DATA UNDER STUDY =
---

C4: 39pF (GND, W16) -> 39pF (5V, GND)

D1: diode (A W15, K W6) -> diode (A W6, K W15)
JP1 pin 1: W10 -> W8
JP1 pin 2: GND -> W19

---

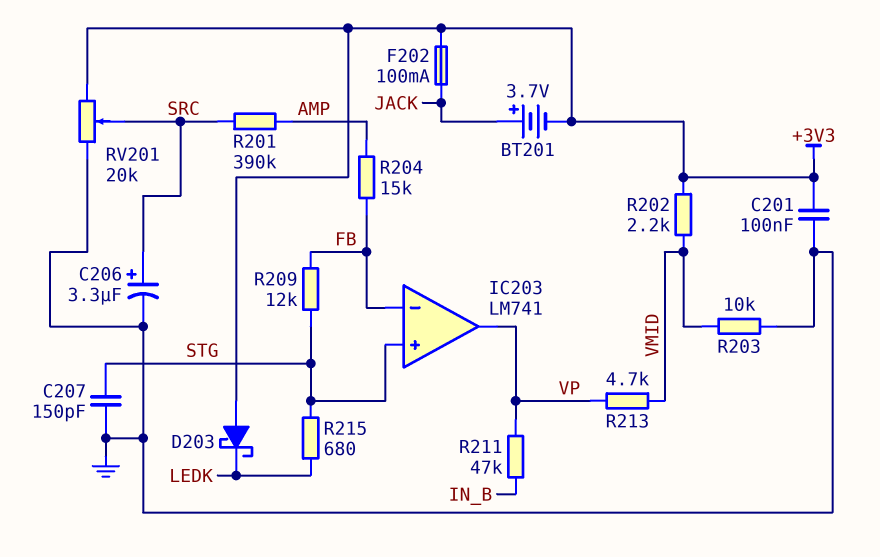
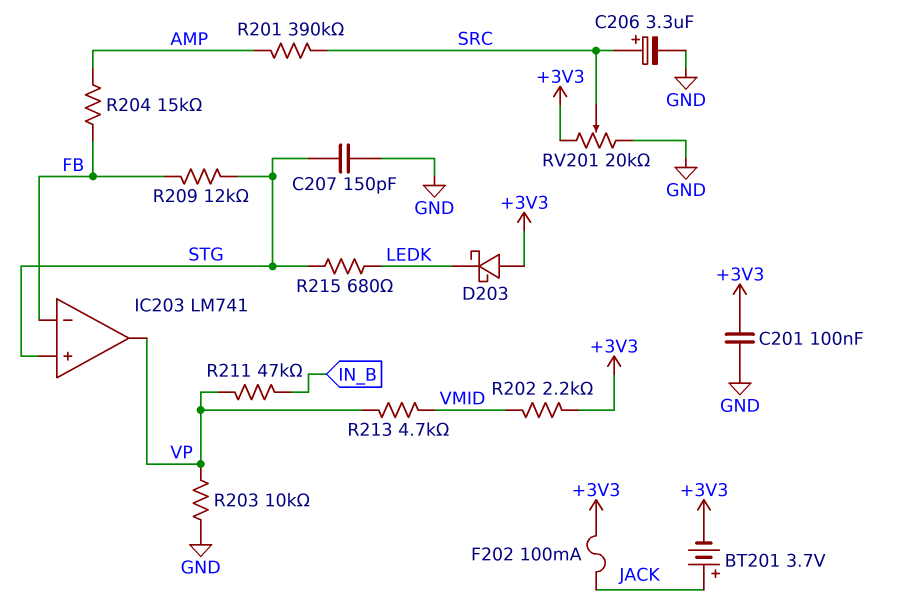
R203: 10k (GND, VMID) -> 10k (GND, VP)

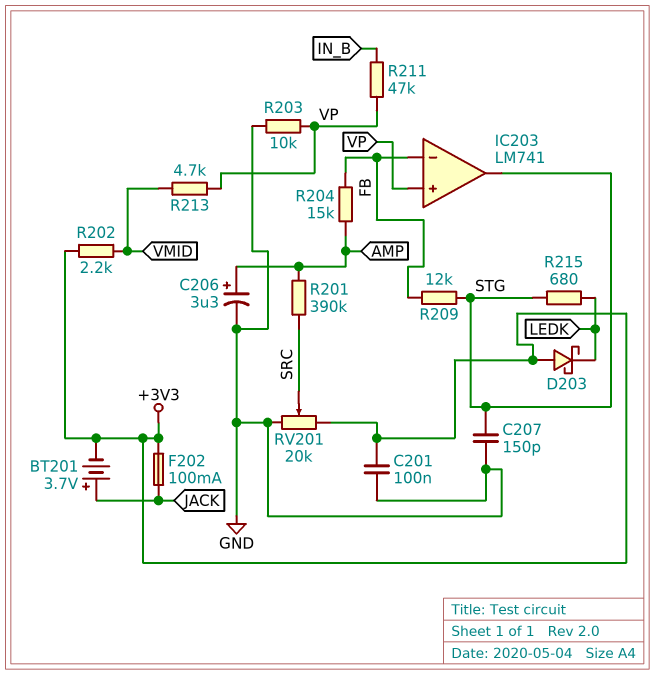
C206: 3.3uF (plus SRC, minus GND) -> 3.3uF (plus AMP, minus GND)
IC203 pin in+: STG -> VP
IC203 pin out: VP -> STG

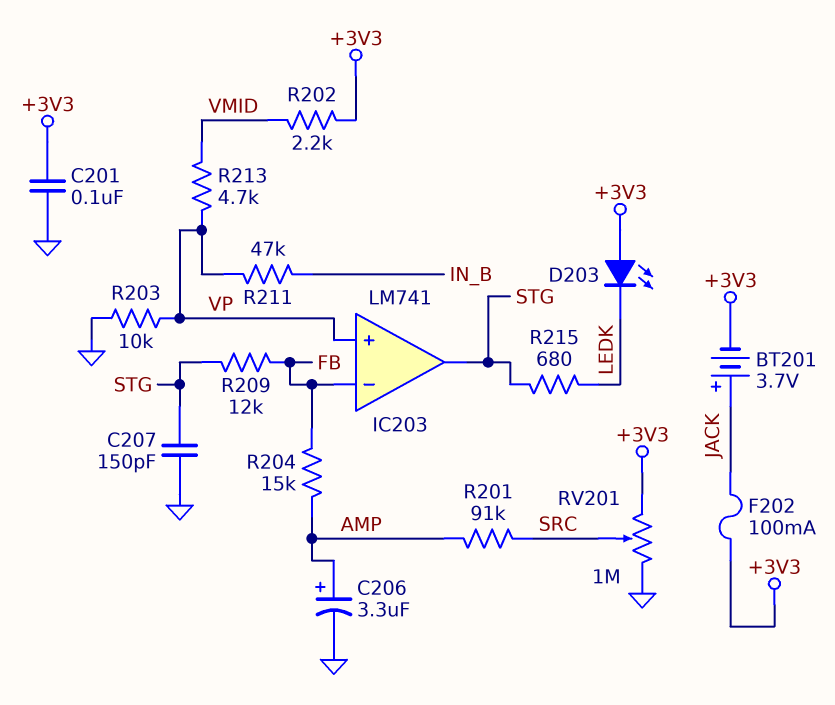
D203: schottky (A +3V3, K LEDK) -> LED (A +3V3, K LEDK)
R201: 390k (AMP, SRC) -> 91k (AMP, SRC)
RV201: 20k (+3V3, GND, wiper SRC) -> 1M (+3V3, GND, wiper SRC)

---

WORK ORDER = Go down the entries above from the line containing "C206: 3.3uF (plus" to the line containing "RV201: 20k (+3V3, GND, wiper" and write out each line exactly, leaving pictures out.

SOLVED PROBLEM =
C206: 3.3uF (plus SRC, minus GND) -> 3.3uF (plus AMP, minus GND)
IC203 pin in+: STG -> VP
IC203 pin out: VP -> STG

D203: schottky (A +3V3, K LEDK) -> LED (A +3V3, K LEDK)
R201: 390k (AMP, SRC) -> 91k (AMP, SRC)
RV201: 20k (+3V3, GND, wiper SRC) -> 1M (+3V3, GND, wiper SRC)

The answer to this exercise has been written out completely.